Object matching data:
- - - - - - -
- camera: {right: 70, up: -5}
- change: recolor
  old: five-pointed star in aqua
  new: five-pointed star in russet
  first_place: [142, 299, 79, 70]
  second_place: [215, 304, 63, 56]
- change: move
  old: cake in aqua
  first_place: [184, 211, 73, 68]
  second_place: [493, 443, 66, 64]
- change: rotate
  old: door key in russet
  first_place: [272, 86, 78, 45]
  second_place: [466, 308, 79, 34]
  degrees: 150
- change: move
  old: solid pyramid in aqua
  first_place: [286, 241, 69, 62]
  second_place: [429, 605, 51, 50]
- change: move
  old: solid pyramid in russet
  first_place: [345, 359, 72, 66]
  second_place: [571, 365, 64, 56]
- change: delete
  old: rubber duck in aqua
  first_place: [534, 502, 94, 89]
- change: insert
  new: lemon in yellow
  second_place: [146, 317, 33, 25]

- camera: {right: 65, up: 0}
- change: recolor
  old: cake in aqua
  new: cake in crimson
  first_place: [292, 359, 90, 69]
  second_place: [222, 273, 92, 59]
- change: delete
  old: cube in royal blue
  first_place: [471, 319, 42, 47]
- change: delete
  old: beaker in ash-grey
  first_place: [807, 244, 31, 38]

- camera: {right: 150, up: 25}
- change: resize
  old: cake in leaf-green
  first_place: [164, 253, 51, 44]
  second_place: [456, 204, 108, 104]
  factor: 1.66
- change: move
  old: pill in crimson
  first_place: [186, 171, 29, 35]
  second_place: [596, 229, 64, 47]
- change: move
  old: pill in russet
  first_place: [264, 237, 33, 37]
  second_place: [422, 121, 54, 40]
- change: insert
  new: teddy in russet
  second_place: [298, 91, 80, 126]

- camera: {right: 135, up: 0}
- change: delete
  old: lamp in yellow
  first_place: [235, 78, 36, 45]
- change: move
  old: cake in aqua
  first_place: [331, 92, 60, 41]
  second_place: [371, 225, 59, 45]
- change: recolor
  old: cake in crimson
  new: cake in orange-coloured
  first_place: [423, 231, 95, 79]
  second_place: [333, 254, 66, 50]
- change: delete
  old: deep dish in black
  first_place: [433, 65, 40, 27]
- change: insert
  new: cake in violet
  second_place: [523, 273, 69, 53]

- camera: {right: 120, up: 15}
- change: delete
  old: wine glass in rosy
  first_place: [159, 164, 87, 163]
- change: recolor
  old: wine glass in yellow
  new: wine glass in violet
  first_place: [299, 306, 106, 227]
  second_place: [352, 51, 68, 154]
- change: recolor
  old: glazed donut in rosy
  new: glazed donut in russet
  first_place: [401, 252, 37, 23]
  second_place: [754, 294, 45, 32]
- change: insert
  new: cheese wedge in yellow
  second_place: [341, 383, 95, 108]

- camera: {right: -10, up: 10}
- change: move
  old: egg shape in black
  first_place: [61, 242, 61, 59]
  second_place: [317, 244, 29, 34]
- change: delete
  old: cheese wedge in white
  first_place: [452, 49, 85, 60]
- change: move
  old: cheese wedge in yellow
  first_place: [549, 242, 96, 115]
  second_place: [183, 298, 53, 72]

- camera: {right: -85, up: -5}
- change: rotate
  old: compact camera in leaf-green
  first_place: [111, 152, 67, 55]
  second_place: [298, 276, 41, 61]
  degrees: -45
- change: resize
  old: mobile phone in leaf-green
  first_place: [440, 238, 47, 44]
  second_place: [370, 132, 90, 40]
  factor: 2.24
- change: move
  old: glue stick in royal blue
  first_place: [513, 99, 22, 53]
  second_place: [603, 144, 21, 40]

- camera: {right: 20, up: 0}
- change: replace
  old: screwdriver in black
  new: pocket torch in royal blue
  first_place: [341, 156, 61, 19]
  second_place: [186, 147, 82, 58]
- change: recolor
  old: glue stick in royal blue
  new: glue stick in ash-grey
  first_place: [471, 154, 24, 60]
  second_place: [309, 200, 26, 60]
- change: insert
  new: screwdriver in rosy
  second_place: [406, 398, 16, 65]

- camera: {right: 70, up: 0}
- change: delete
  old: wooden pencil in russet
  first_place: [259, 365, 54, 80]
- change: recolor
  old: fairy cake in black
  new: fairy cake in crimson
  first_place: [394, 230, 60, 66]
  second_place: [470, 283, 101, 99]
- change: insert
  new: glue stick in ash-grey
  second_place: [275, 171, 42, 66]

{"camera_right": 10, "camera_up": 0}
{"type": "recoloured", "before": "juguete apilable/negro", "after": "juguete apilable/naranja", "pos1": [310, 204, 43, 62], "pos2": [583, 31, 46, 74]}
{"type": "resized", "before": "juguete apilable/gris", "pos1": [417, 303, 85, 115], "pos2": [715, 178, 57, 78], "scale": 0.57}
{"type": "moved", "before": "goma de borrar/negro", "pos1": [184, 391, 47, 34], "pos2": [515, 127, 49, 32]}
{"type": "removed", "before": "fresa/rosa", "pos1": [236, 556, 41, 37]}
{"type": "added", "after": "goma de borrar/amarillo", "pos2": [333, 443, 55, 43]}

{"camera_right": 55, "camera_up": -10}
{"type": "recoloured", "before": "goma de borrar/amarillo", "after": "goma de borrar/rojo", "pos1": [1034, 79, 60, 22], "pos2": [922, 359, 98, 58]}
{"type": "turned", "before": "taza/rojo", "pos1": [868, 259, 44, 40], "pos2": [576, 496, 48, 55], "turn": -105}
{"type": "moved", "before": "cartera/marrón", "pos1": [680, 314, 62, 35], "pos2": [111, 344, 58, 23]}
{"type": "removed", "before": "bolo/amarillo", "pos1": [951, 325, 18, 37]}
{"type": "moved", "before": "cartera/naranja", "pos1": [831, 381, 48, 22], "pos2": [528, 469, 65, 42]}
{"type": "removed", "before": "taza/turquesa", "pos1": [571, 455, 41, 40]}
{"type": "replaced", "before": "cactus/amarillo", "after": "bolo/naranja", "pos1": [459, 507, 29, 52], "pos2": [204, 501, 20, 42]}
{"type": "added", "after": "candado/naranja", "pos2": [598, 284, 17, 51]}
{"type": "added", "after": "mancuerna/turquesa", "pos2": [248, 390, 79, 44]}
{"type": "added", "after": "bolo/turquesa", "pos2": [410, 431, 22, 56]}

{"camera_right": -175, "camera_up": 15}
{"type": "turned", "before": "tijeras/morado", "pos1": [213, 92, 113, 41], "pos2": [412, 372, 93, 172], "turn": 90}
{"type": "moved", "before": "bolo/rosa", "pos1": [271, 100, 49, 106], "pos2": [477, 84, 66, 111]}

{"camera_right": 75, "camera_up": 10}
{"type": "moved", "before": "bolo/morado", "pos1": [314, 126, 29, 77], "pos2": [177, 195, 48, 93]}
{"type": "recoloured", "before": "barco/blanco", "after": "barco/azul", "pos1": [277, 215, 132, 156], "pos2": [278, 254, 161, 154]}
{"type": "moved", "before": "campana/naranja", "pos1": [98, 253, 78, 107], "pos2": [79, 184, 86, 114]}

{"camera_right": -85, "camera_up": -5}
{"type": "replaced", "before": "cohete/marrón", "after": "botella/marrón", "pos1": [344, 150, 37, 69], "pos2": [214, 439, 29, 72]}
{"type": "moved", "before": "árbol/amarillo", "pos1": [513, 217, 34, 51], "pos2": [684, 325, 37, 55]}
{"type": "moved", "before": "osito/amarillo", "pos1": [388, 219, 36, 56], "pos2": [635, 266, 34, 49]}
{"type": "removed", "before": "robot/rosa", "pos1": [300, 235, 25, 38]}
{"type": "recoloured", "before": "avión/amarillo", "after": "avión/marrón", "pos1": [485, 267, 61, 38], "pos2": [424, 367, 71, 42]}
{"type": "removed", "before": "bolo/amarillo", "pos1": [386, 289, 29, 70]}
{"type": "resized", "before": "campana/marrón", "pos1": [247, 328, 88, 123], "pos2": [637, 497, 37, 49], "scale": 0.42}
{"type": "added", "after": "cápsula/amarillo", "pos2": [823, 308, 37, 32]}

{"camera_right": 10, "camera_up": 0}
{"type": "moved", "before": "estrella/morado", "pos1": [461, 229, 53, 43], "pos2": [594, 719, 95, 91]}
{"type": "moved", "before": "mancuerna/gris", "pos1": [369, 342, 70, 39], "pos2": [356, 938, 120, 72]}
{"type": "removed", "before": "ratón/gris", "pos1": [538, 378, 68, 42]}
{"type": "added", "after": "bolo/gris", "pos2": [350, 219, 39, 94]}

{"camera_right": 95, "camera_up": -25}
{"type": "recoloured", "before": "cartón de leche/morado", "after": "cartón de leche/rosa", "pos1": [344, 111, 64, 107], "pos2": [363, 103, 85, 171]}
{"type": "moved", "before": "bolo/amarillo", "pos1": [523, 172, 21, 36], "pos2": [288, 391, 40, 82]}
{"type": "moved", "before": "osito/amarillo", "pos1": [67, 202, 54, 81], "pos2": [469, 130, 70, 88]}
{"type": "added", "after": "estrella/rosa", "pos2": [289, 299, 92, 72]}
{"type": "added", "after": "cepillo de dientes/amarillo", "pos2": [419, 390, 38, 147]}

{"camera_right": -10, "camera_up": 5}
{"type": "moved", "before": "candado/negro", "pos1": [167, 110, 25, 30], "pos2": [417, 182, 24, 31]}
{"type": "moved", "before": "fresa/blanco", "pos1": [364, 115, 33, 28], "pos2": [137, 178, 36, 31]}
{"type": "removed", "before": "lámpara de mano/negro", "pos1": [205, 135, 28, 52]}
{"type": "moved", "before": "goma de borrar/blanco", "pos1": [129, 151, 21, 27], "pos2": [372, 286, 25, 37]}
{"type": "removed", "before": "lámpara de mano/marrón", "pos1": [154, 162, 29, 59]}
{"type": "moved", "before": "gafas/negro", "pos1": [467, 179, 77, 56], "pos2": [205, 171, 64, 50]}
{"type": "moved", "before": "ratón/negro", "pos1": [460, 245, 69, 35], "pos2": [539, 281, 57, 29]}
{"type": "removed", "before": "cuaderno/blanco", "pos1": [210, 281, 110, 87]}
- - - - - - -
Only the lines above starting at the line that holds "second_place: [571, 365, 64, 56]" and ending at the line that holds "new: lemon in yellow" are to be repeated, exactly and in full.

* [RESPONSE TO THIS EXERCISE]:
  second_place: [571, 365, 64, 56]
- change: delete
  old: rubber duck in aqua
  first_place: [534, 502, 94, 89]
- change: insert
  new: lemon in yellow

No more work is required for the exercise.